Information provided START

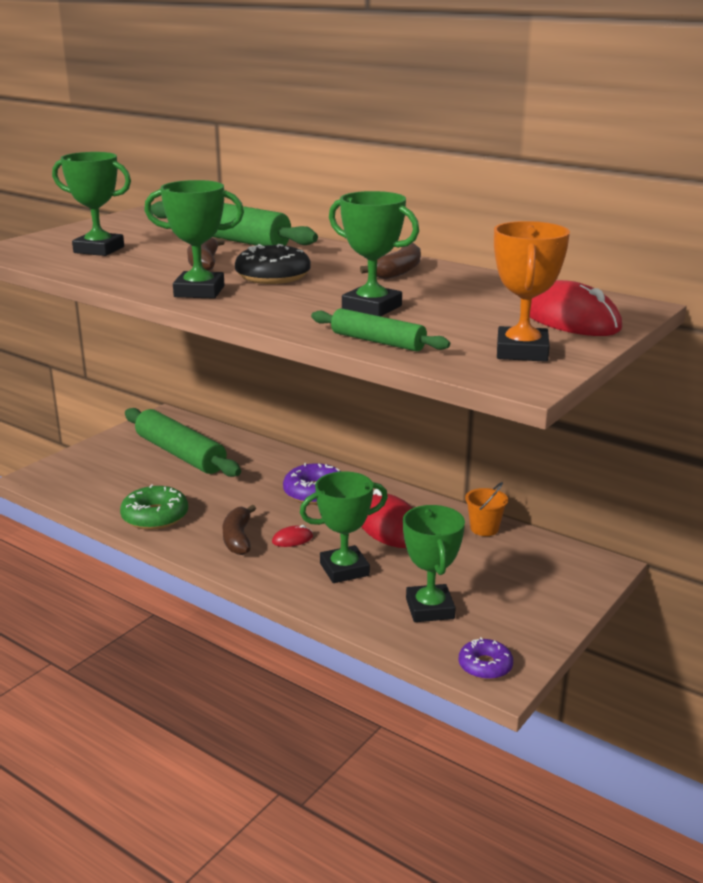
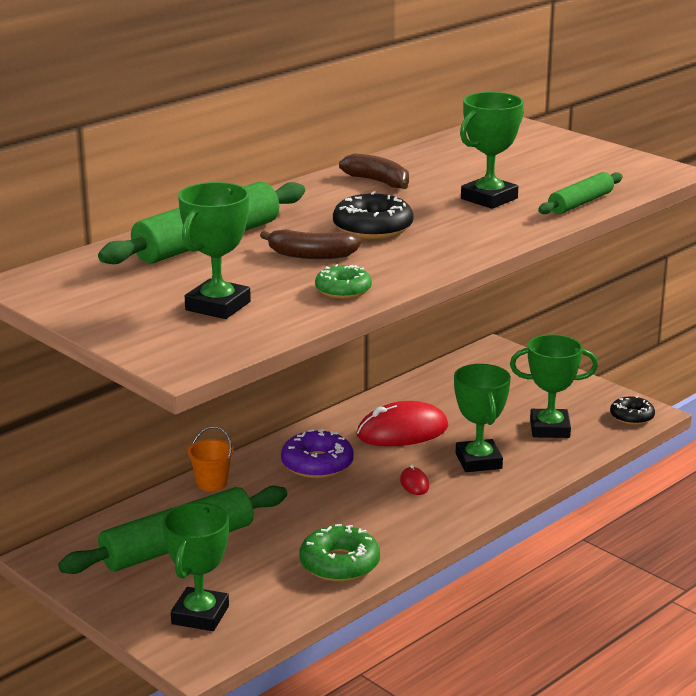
camera: 80 degrees left, 0 degrees up
(127, 275) = (343, 290): none -> green donut
(199, 291) = (417, 259): green trophy -> green trophy (200, 615)
(238, 538) = (404, 514): brown banana -> none
(484, 529) = (420, 388): orange bucket -> orange bucket (212, 483)
(485, 666) = (632, 416): purple donut -> black donut
(522, 351) = (608, 165): orange trophy -> none
(570, 319) = (534, 144): red mouse -> none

Information provided END

> **What you have to do**
Copy each line of the entries in which the string "donut" is found.

> **Result of this exercise**
(127, 275) = (343, 290): none -> green donut
(485, 666) = (632, 416): purple donut -> black donut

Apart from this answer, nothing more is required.